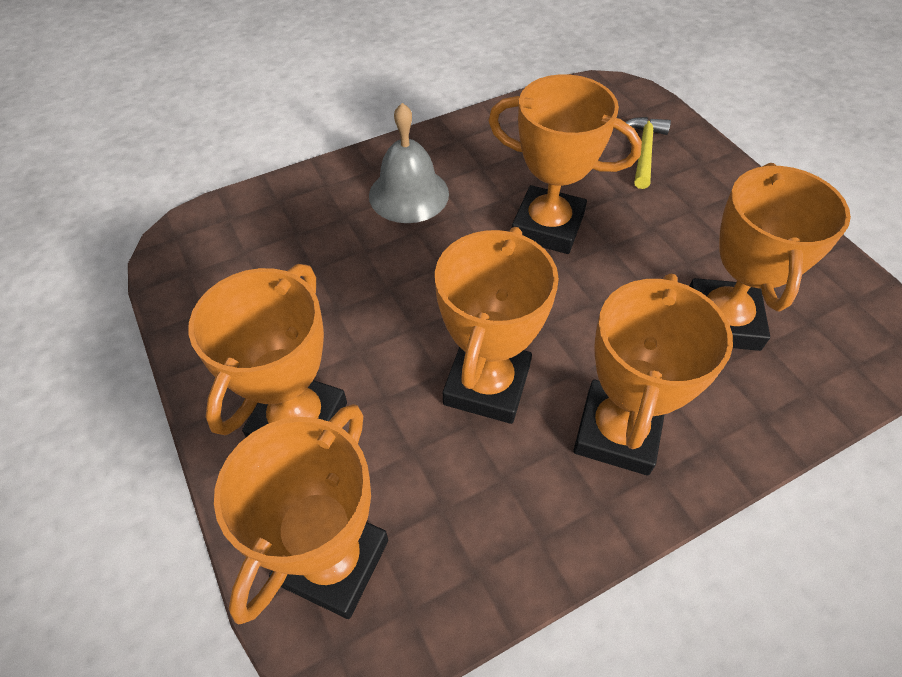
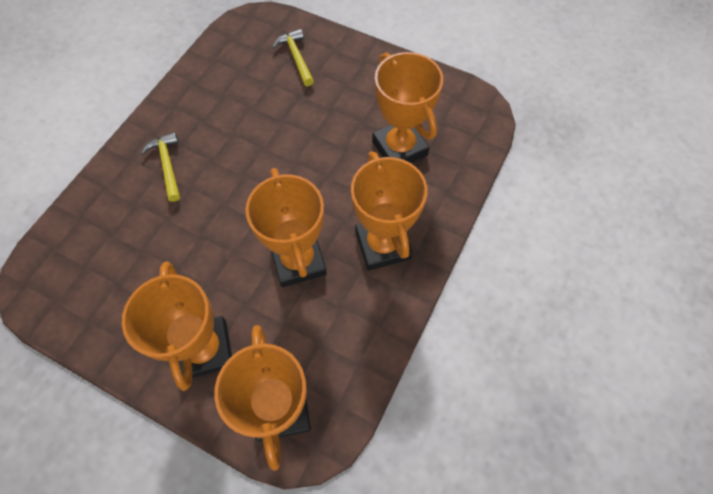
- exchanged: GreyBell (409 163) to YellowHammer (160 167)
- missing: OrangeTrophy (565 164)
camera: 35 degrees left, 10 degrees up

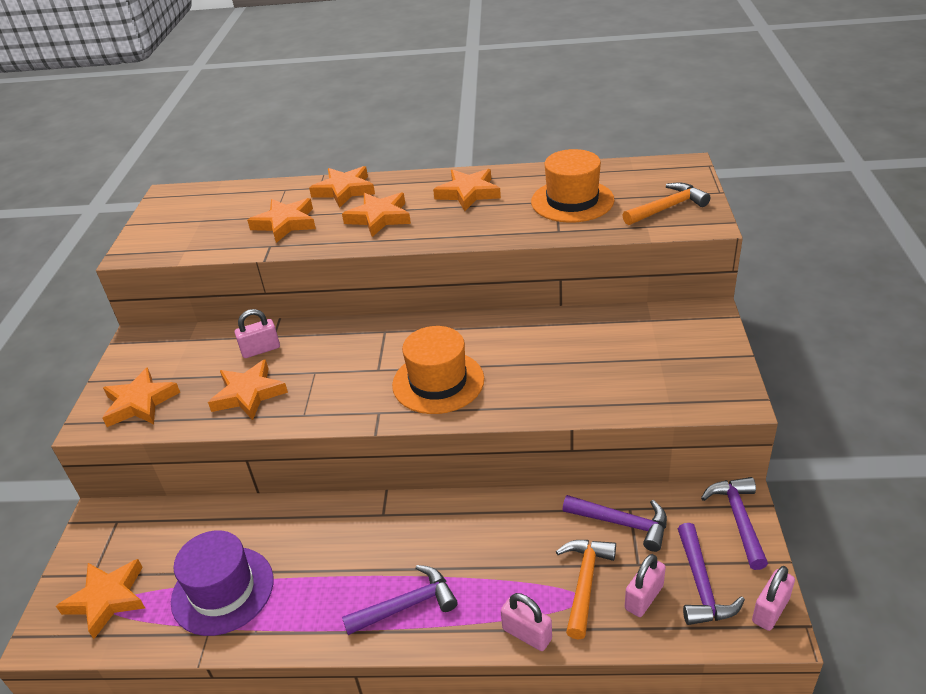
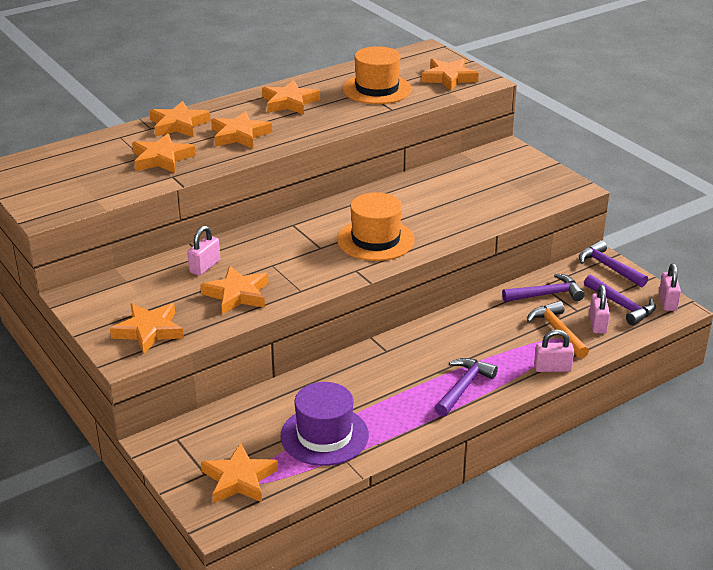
- exchanged: OrangeHammer (666 203) to OrangeStar (450 75)
camera: 40 degrees left, 5 degrees down

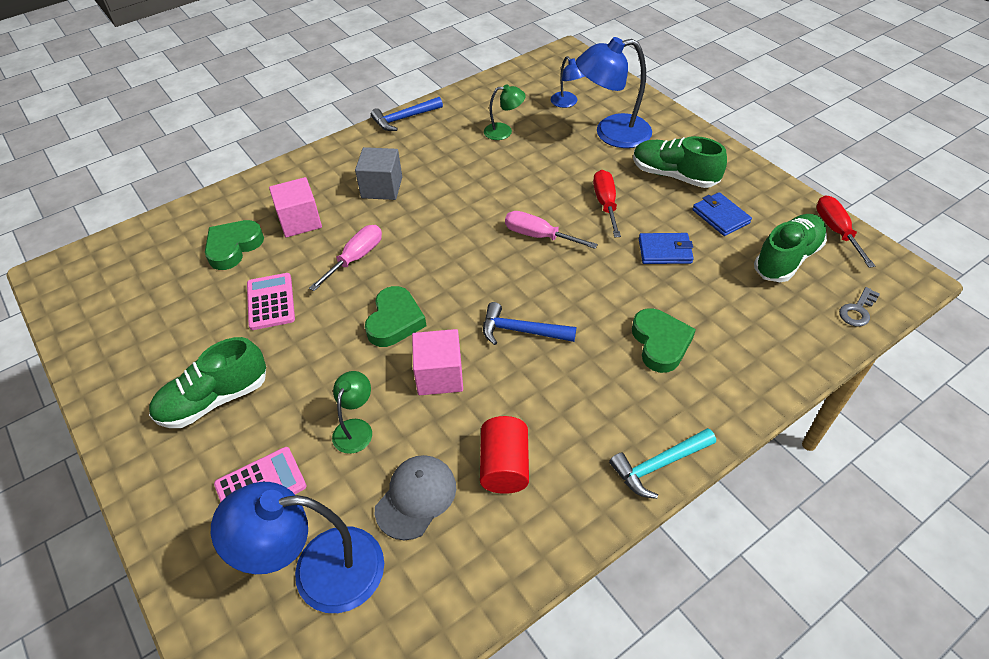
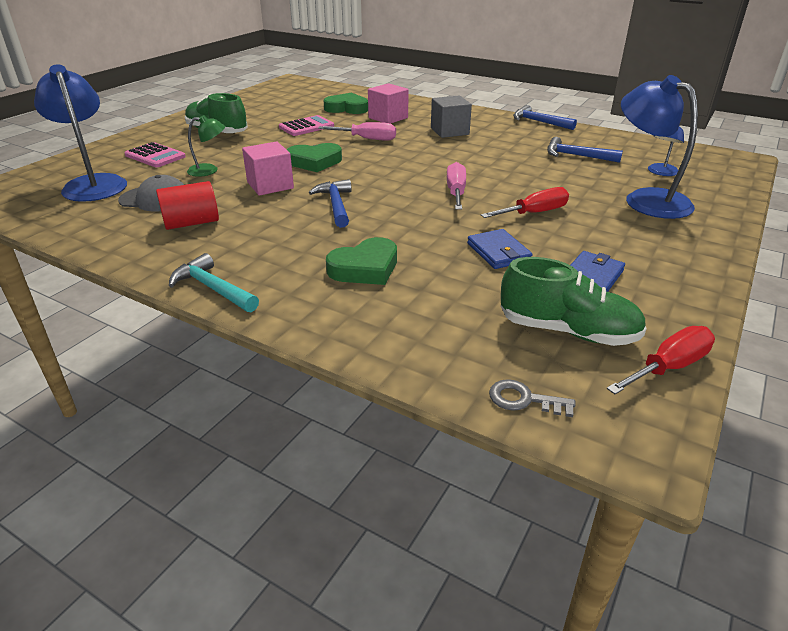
- exchanged: GreenLamp (505 112) to BlueHammer (585 150)
- missing: GreenShoe (680 162)
camera: 65 degrees right, 15 degrees down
+--
• **Task directions**: Transcribe all of the material exactly and leave out its pictures.

• **Written response**:
- exchanged: GreyBell (409 163) to YellowHammer (160 167)
- missing: OrangeTrophy (565 164)
camera: 35 degrees left, 10 degrees up

- exchanged: OrangeHammer (666 203) to OrangeStar (450 75)
camera: 40 degrees left, 5 degrees down

- exchanged: GreenLamp (505 112) to BlueHammer (585 150)
- missing: GreenShoe (680 162)
camera: 65 degrees right, 15 degrees down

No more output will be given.